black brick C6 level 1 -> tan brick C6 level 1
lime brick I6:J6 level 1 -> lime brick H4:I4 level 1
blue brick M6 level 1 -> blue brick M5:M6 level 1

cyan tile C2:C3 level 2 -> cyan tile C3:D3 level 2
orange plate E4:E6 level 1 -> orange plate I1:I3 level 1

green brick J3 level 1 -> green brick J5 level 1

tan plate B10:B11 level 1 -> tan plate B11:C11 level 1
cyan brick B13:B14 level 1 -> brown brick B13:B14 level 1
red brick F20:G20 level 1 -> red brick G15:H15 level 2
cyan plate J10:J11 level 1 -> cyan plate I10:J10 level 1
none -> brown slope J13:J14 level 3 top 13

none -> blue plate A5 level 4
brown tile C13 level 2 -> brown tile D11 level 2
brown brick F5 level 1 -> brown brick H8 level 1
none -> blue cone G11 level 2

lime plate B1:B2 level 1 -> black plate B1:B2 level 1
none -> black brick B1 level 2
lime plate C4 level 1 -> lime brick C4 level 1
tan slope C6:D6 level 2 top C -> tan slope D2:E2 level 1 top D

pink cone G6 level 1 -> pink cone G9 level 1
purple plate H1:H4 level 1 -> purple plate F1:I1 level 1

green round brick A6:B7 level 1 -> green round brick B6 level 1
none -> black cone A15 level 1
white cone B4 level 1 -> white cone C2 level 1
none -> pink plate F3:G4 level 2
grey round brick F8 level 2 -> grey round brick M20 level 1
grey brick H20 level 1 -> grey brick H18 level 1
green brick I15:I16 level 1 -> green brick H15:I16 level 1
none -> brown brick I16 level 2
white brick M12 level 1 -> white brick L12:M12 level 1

(What to work on):
Every line of the listing must be transcribed exactly.

(Result of the exercise):
black brick C6 level 1 -> tan brick C6 level 1
lime brick I6:J6 level 1 -> lime brick H4:I4 level 1
blue brick M6 level 1 -> blue brick M5:M6 level 1

cyan tile C2:C3 level 2 -> cyan tile C3:D3 level 2
orange plate E4:E6 level 1 -> orange plate I1:I3 level 1

green brick J3 level 1 -> green brick J5 level 1

tan plate B10:B11 level 1 -> tan plate B11:C11 level 1
cyan brick B13:B14 level 1 -> brown brick B13:B14 level 1
red brick F20:G20 level 1 -> red brick G15:H15 level 2
cyan plate J10:J11 level 1 -> cyan plate I10:J10 level 1
none -> brown slope J13:J14 level 3 top 13

none -> blue plate A5 level 4
brown tile C13 level 2 -> brown tile D11 level 2
brown brick F5 level 1 -> brown brick H8 level 1
none -> blue cone G11 level 2

lime plate B1:B2 level 1 -> black plate B1:B2 level 1
none -> black brick B1 level 2
lime plate C4 level 1 -> lime brick C4 level 1
tan slope C6:D6 level 2 top C -> tan slope D2:E2 level 1 top D

pink cone G6 level 1 -> pink cone G9 level 1
purple plate H1:H4 level 1 -> purple plate F1:I1 level 1

green round brick A6:B7 level 1 -> green round brick B6 level 1
none -> black cone A15 level 1
white cone B4 level 1 -> white cone C2 level 1
none -> pink plate F3:G4 level 2
grey round brick F8 level 2 -> grey round brick M20 level 1
grey brick H20 level 1 -> grey brick H18 level 1
green brick I15:I16 level 1 -> green brick H15:I16 level 1
none -> brown brick I16 level 2
white brick M12 level 1 -> white brick L12:M12 level 1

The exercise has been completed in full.